> Required task:
Please list every line in the rows below that contains the string "alto". Case counts, so a line only qualifies if the letters match in case.

(Dataset items)
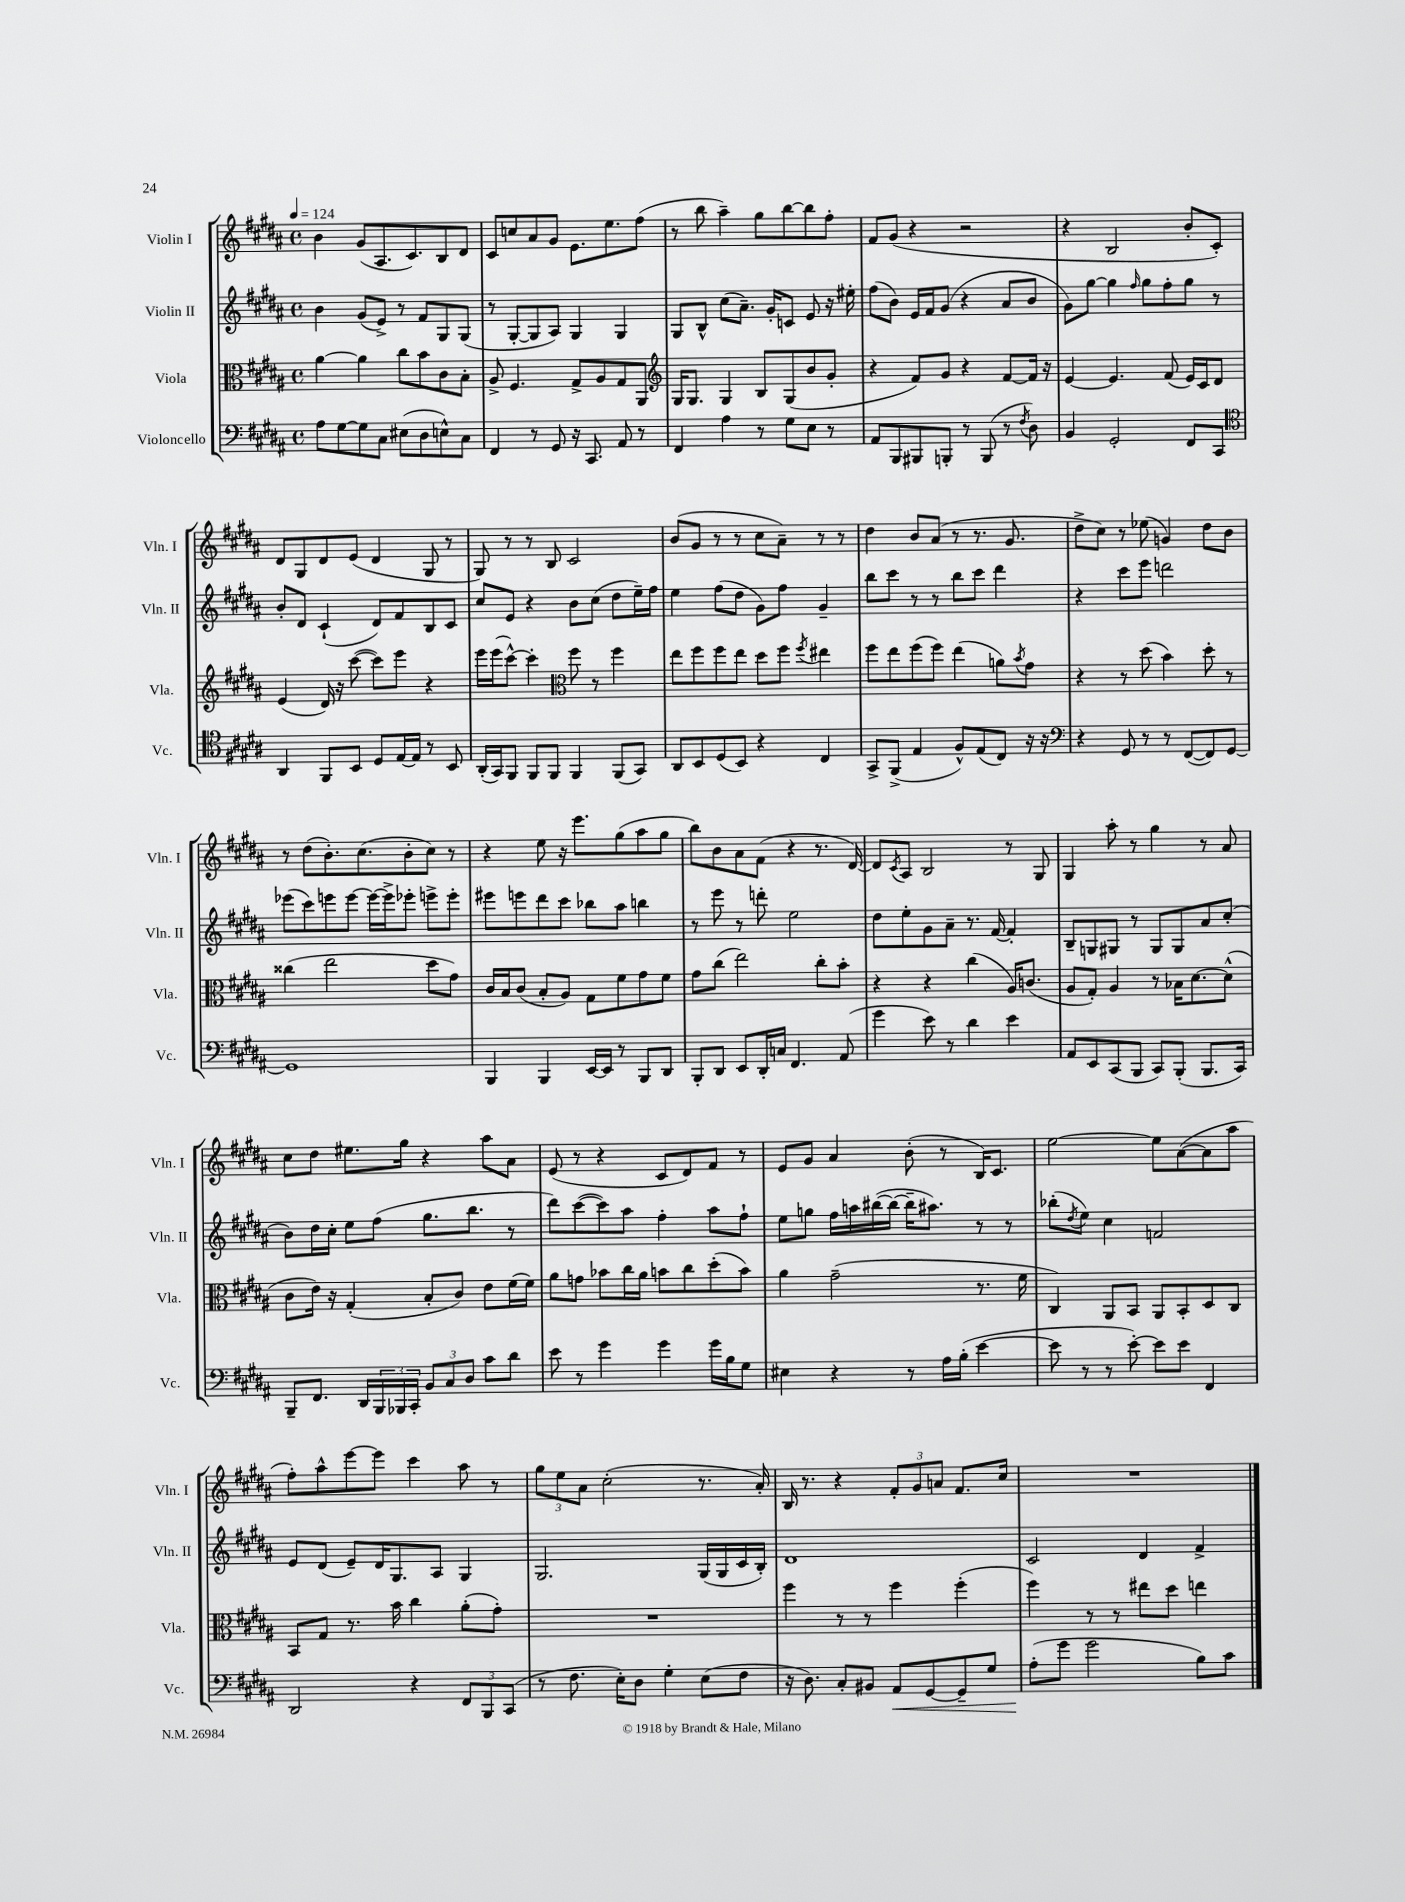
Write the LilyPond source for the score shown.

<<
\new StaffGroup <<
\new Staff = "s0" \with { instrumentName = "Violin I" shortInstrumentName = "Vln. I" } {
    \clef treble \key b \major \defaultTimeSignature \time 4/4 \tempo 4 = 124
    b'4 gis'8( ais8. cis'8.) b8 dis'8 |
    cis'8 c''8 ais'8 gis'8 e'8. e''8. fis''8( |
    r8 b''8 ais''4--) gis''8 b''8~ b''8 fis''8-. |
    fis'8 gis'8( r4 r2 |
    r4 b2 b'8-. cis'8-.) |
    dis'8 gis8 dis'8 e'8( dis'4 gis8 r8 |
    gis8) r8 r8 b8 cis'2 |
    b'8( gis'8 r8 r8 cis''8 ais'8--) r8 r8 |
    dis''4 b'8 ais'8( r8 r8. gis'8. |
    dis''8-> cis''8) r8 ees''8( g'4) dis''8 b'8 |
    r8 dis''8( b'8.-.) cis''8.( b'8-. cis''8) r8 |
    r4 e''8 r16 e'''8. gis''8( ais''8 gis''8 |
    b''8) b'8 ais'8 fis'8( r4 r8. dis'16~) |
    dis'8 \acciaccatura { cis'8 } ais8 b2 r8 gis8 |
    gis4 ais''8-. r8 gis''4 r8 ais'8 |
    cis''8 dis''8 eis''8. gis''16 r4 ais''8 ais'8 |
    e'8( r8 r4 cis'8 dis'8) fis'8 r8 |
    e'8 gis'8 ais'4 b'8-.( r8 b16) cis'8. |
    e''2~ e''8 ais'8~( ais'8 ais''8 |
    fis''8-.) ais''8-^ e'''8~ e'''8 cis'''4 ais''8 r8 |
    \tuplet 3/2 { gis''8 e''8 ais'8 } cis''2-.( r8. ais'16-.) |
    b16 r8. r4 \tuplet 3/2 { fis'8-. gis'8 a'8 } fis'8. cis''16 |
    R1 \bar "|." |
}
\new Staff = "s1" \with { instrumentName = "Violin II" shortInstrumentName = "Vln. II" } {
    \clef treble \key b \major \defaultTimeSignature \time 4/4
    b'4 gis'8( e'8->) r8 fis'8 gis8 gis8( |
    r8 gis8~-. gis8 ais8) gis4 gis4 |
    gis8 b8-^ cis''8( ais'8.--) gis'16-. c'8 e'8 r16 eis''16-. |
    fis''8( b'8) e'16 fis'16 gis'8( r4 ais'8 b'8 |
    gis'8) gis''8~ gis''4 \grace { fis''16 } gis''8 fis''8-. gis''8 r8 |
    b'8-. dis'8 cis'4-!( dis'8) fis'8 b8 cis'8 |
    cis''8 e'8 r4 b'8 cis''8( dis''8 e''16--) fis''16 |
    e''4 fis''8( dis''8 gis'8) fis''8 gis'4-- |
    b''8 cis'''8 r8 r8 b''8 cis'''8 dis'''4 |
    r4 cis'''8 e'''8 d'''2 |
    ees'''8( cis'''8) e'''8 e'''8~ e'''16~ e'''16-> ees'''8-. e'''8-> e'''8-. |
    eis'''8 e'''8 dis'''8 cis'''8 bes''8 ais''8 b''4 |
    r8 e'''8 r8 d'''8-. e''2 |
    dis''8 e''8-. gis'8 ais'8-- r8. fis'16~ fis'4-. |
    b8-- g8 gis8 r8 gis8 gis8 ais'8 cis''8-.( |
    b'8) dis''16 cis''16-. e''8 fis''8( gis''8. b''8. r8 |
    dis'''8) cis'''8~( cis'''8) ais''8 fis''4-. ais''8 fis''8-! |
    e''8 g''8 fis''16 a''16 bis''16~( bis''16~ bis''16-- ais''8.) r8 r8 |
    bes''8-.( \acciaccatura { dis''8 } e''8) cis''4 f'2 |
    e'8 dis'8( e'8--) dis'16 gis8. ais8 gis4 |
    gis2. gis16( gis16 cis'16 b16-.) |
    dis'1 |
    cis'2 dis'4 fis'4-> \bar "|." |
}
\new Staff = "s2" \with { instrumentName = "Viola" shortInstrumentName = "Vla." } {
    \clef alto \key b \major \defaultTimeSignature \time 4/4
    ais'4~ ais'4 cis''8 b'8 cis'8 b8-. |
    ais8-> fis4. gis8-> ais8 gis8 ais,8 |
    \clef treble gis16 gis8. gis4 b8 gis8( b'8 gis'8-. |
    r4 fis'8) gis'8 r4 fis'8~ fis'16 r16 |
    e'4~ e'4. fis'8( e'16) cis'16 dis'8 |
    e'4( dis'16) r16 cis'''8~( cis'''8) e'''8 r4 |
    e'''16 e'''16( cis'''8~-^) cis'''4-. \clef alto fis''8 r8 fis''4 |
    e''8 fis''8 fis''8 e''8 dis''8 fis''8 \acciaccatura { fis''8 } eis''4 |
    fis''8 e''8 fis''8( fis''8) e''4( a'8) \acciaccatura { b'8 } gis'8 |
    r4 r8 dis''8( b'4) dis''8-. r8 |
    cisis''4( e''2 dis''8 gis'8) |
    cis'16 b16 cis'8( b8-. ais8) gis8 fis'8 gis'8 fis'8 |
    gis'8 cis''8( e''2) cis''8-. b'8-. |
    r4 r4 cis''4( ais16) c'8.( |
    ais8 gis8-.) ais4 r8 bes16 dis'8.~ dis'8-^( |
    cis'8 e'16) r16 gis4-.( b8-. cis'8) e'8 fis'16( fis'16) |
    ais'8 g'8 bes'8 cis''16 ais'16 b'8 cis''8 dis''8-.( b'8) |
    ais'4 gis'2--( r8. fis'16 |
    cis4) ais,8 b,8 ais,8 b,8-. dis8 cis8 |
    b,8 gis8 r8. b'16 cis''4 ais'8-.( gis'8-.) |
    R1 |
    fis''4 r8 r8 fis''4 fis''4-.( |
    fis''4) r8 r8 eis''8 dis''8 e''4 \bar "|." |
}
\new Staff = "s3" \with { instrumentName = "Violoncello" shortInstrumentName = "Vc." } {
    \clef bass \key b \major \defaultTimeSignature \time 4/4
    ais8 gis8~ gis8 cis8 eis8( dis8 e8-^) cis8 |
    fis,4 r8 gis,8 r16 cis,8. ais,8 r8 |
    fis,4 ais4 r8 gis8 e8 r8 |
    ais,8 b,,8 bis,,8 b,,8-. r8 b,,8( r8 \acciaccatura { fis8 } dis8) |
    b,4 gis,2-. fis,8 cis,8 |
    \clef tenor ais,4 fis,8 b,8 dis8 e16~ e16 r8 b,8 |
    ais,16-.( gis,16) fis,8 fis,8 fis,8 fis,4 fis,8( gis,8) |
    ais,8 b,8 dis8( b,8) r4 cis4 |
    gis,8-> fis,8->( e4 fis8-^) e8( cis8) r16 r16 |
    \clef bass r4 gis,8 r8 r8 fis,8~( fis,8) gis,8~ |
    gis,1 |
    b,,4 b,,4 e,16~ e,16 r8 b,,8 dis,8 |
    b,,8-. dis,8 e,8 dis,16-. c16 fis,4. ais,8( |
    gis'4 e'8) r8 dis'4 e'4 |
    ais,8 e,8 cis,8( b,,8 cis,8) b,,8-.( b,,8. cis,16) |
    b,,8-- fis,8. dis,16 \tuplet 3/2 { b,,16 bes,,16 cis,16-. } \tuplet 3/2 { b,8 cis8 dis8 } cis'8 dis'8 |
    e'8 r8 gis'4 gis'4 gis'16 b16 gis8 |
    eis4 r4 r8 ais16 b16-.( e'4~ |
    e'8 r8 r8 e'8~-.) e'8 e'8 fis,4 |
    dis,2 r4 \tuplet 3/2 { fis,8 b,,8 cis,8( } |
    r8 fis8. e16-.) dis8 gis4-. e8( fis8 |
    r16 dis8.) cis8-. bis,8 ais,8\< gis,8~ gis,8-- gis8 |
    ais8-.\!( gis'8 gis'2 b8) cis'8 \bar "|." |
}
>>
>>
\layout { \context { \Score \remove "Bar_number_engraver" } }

> Finished answer:
    \clef alto \key b \major \defaultTimeSignature \time 4/4
    e'''16 e'''16( cis'''8~-^) cis'''4-. \clef alto fis''8 r8 fis''4 |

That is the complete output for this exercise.